DATA SHOWN:
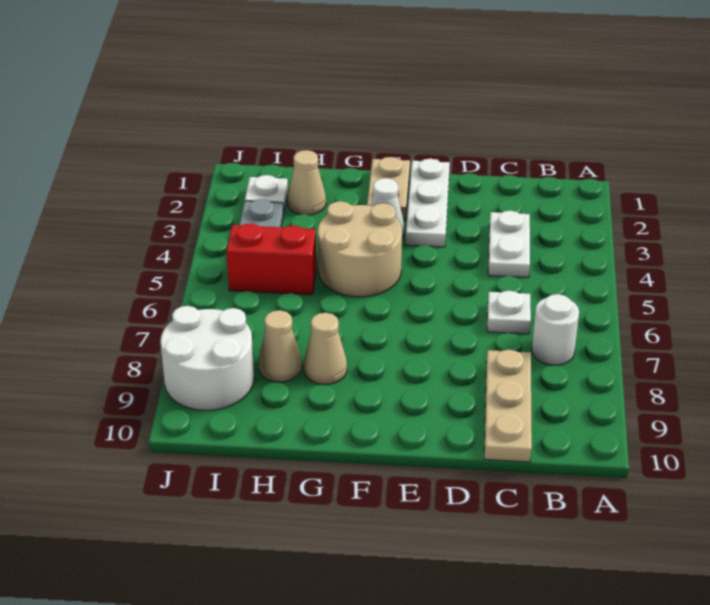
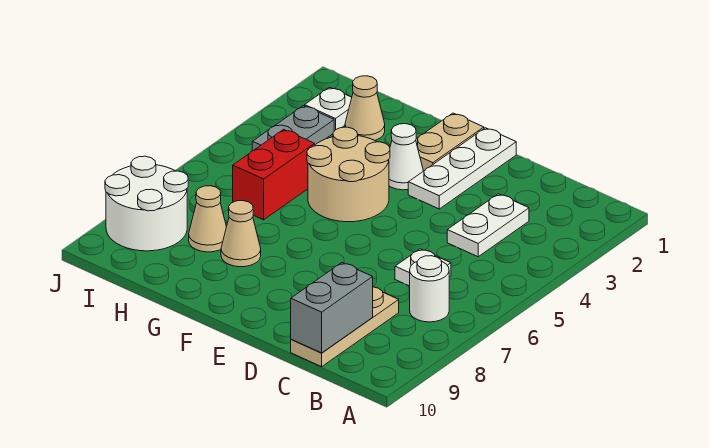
none -> grey brick C9:C10 level 2
red brick H5:I5 level 1 -> red brick H5:H6 level 1

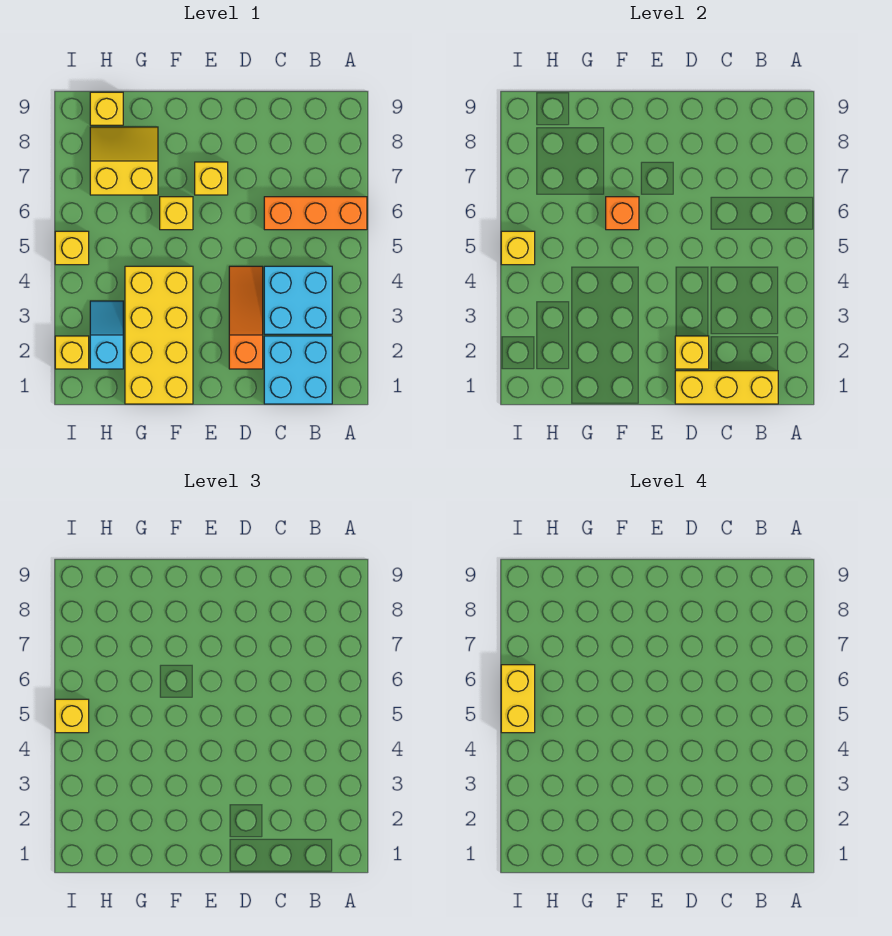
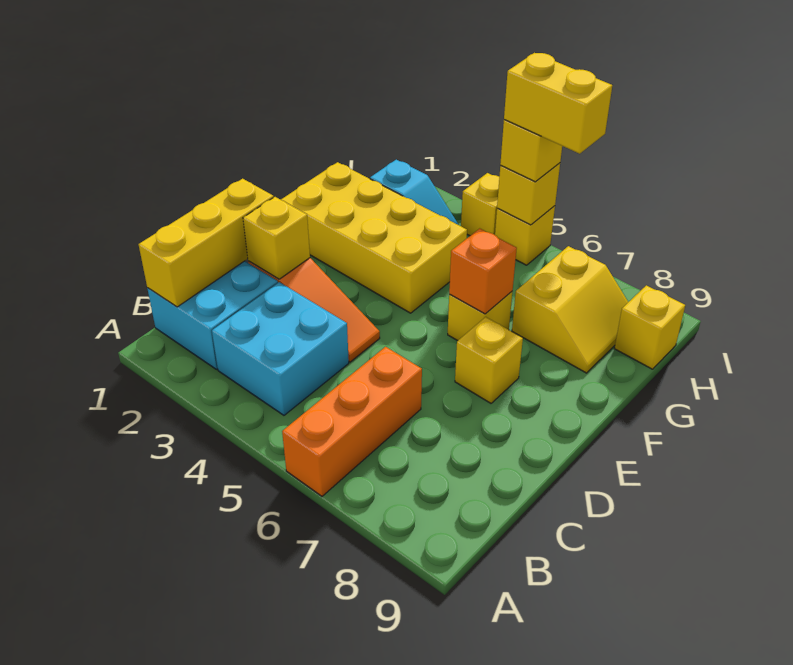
yellow brick I2 level 1 -> yellow brick I4 level 1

AIM OF THE EXERCISE:
Exact copy, no pictures: reproduce the whole listing above.

RESPONSE BOX:
none -> grey brick C9:C10 level 2
red brick H5:I5 level 1 -> red brick H5:H6 level 1

yellow brick I2 level 1 -> yellow brick I4 level 1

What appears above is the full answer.